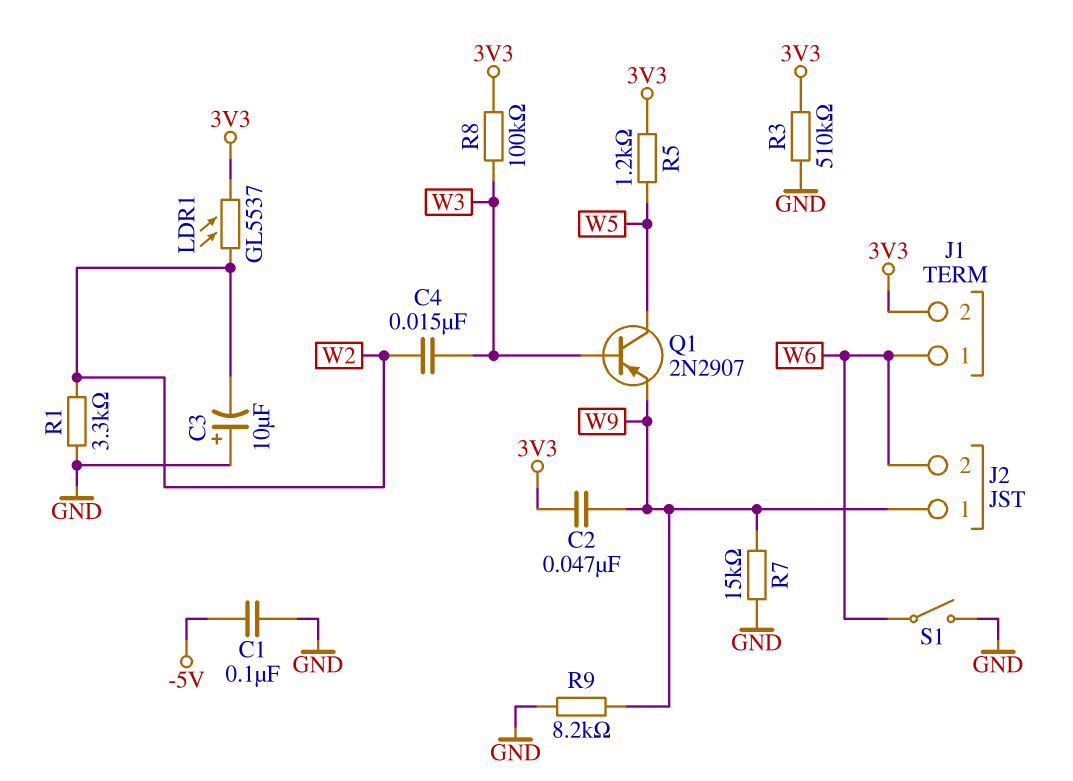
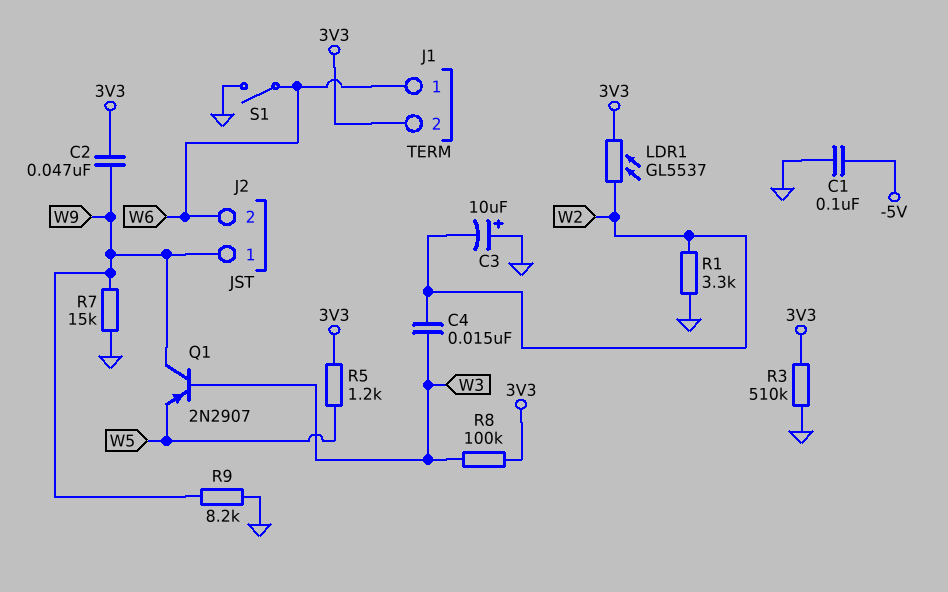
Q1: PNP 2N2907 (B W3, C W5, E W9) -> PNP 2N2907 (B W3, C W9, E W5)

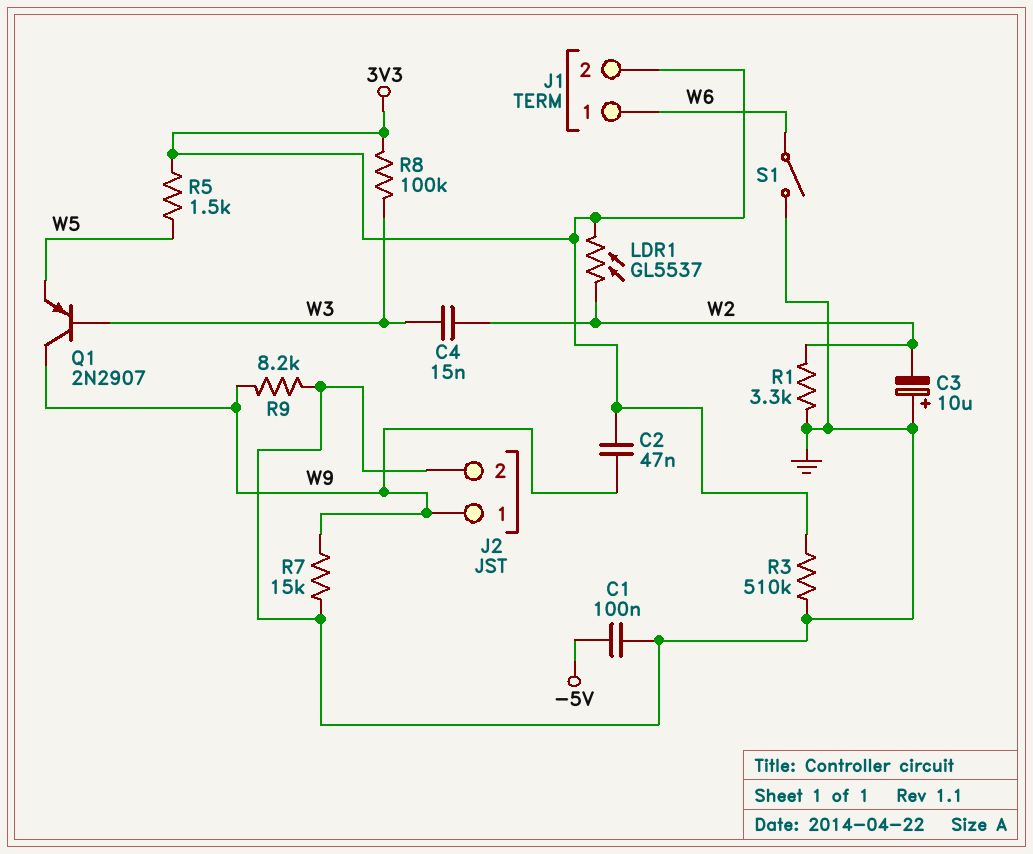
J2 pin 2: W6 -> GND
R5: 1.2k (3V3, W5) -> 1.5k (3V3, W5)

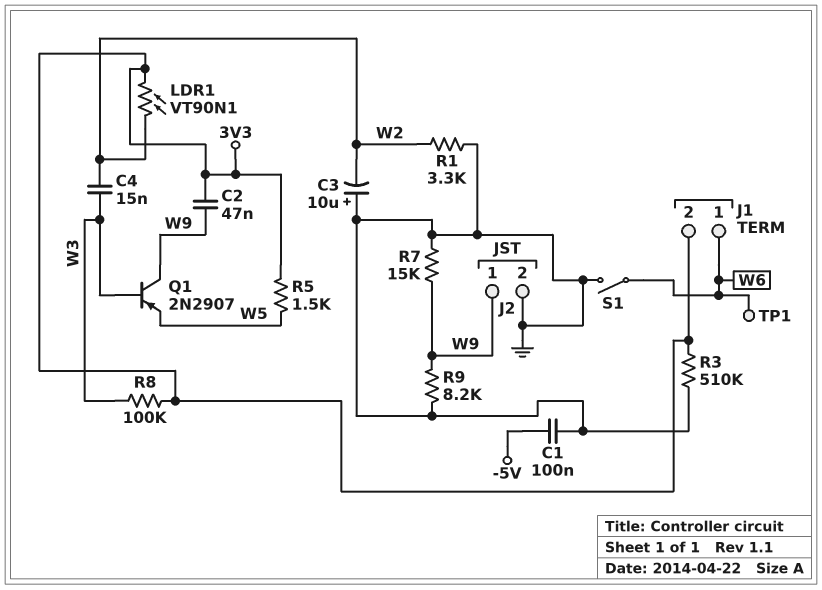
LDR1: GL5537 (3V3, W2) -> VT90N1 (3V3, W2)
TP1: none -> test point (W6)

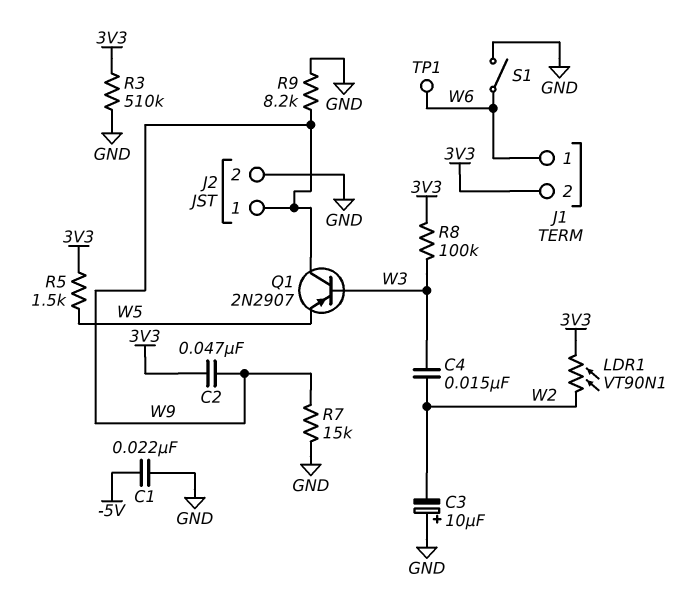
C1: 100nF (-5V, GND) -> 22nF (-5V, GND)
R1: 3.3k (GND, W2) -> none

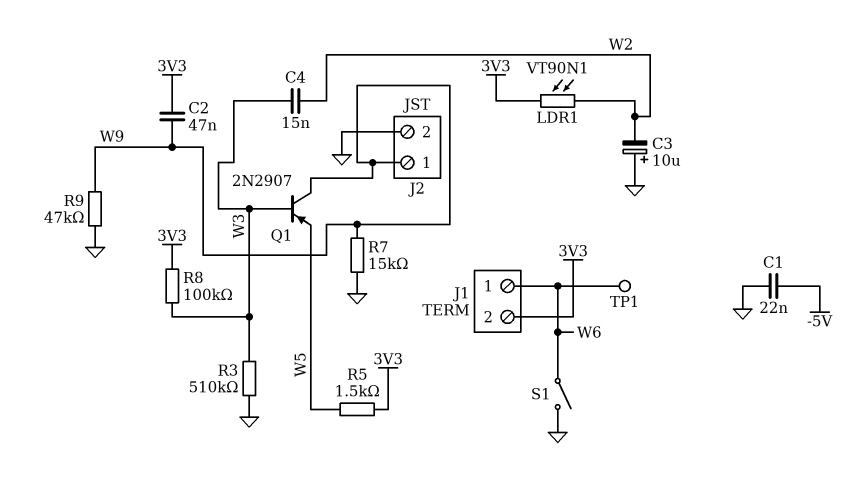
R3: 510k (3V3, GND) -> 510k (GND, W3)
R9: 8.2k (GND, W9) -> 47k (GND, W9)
☆ ☆ ☆ ☆ ☆ ☆ ☆
Goal of the exercise: Leave every picture out. Retype the remaining data exactly.

Result for this exercise:
Q1: PNP 2N2907 (B W3, C W5, E W9) -> PNP 2N2907 (B W3, C W9, E W5)

J2 pin 2: W6 -> GND
R5: 1.2k (3V3, W5) -> 1.5k (3V3, W5)

LDR1: GL5537 (3V3, W2) -> VT90N1 (3V3, W2)
TP1: none -> test point (W6)

C1: 100nF (-5V, GND) -> 22nF (-5V, GND)
R1: 3.3k (GND, W2) -> none

R3: 510k (3V3, GND) -> 510k (GND, W3)
R9: 8.2k (GND, W9) -> 47k (GND, W9)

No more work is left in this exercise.